TASK OBJECTIVE =
Every record that follows should be written out word for word; the pictures stay out.

LISTED ENTRIES =
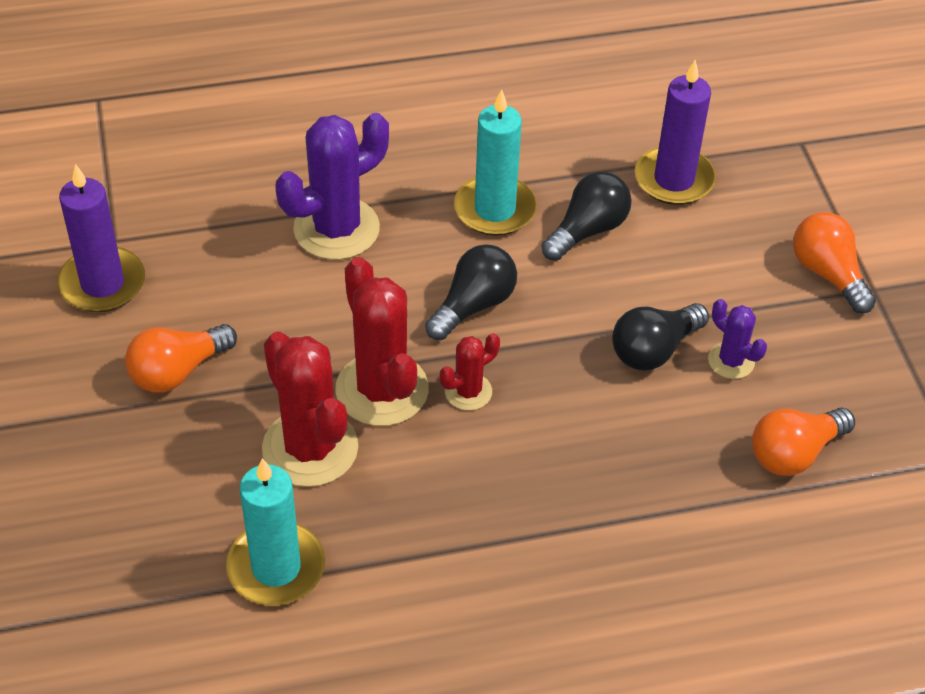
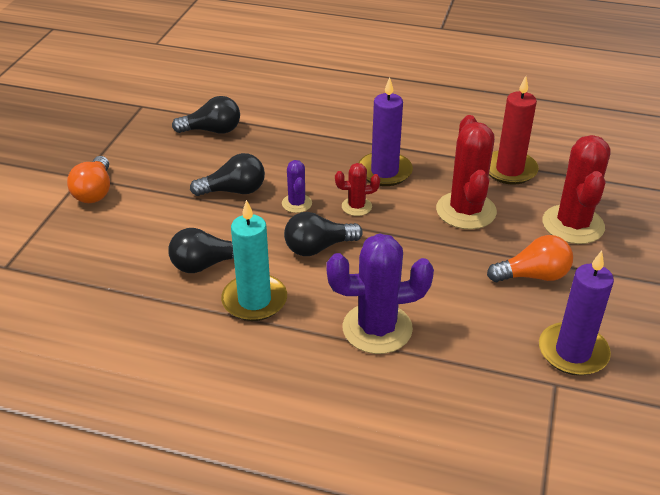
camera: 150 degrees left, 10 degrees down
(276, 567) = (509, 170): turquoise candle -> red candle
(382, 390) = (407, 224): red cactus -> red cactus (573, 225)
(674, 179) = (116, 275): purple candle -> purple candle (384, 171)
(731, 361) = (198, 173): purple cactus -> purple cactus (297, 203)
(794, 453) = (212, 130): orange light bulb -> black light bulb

EXERCISE RESPONSE =
camera: 150 degrees left, 10 degrees down
(276, 567) = (509, 170): turquoise candle -> red candle
(382, 390) = (407, 224): red cactus -> red cactus (573, 225)
(674, 179) = (116, 275): purple candle -> purple candle (384, 171)
(731, 361) = (198, 173): purple cactus -> purple cactus (297, 203)
(794, 453) = (212, 130): orange light bulb -> black light bulb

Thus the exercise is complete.